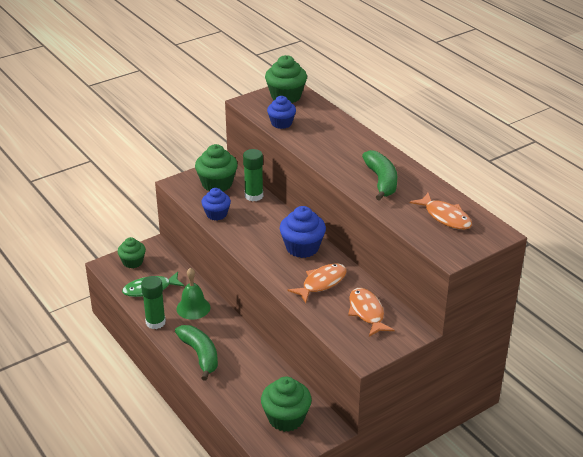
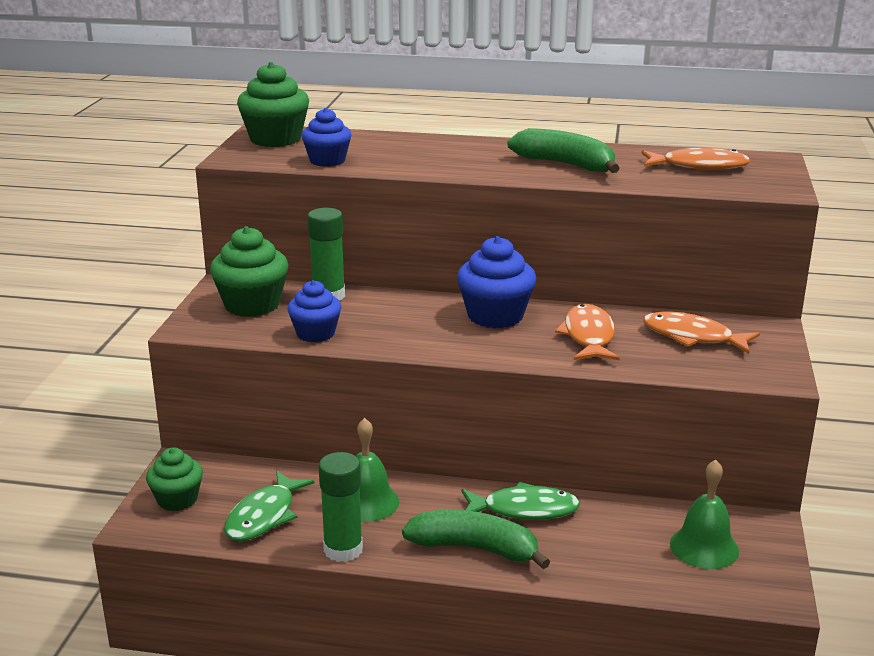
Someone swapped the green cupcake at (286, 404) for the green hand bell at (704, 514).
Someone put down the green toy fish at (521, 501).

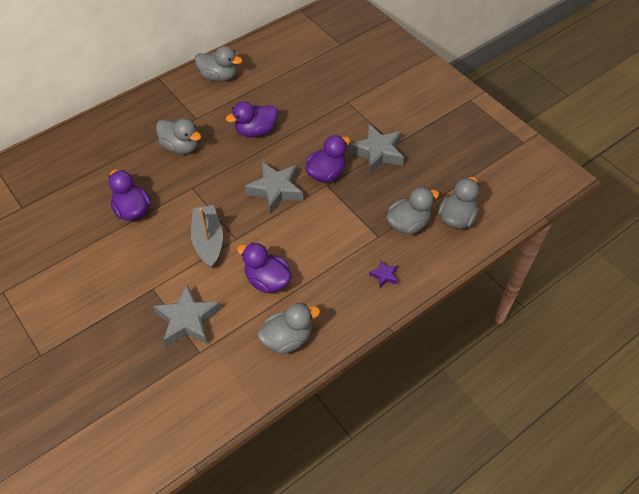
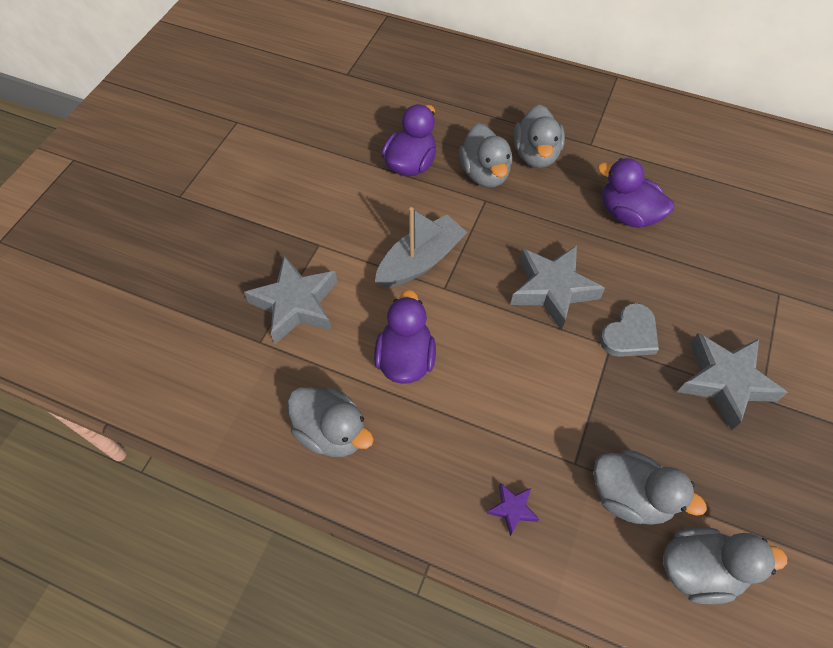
Someone carried the gray duck from (218, 64) to (485, 155).
Someone swapped the royal purple duck at (327, 158) for the gray heart at (629, 330).

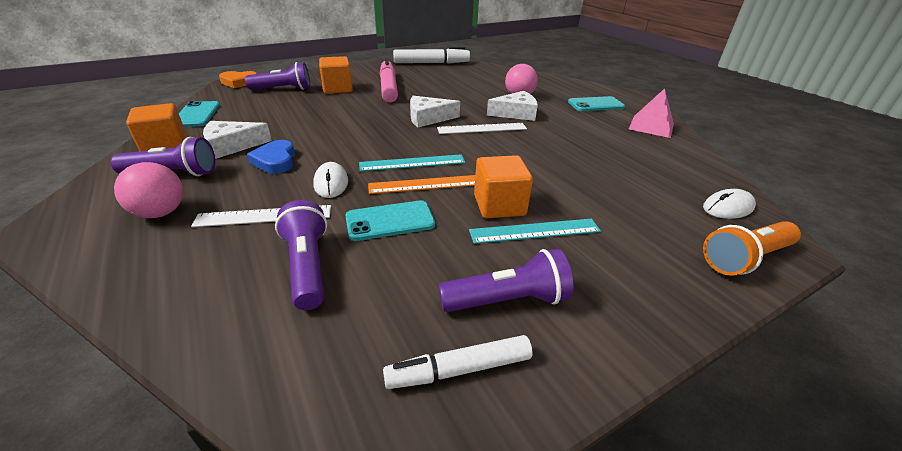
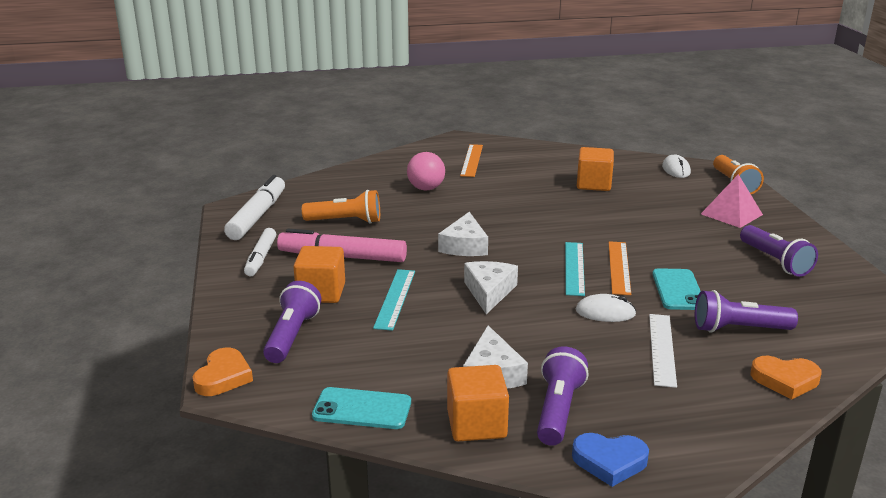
Someone took away the rosy ball at (148, 190).
Someone carried the blue heart from (271, 157) to (610, 460).
Someone carried the white marker from (458, 362) to (260, 252).
Someone took away the white measuring stick at (482, 128).
Someone rotated the royal purple flashlight at (506, 280) by 150 degrees clockwise.
Someone carried the teal measuring stick from (535, 231) to (394, 300).
Someone carried the orange-coloured solid cube from (503, 187) to (595, 169).
Someone carried the white piece of cheese from (512, 106) to (491, 287).
Someone swapped the teal smartphone at (596, 103) for the orange-coloured measuring stick at (471, 160).
Someone carried the rosy pyramid from (651, 113) to (732, 201).
Someone put down the orange-coloured flashlight at (341, 207).
Someone put down the orange-coloured heart at (786, 377).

Task goal
Exclude the pictures. Write out the remaining data exactly.

Answer to the exercise
Someone swapped the green cupcake at (286, 404) for the green hand bell at (704, 514).
Someone put down the green toy fish at (521, 501).

Someone carried the gray duck from (218, 64) to (485, 155).
Someone swapped the royal purple duck at (327, 158) for the gray heart at (629, 330).

Someone took away the rosy ball at (148, 190).
Someone carried the blue heart from (271, 157) to (610, 460).
Someone carried the white marker from (458, 362) to (260, 252).
Someone took away the white measuring stick at (482, 128).
Someone rotated the royal purple flashlight at (506, 280) by 150 degrees clockwise.
Someone carried the teal measuring stick from (535, 231) to (394, 300).
Someone carried the orange-coloured solid cube from (503, 187) to (595, 169).
Someone carried the white piece of cheese from (512, 106) to (491, 287).
Someone swapped the teal smartphone at (596, 103) for the orange-coloured measuring stick at (471, 160).
Someone carried the rosy pyramid from (651, 113) to (732, 201).
Someone put down the orange-coloured flashlight at (341, 207).
Someone put down the orange-coloured heart at (786, 377).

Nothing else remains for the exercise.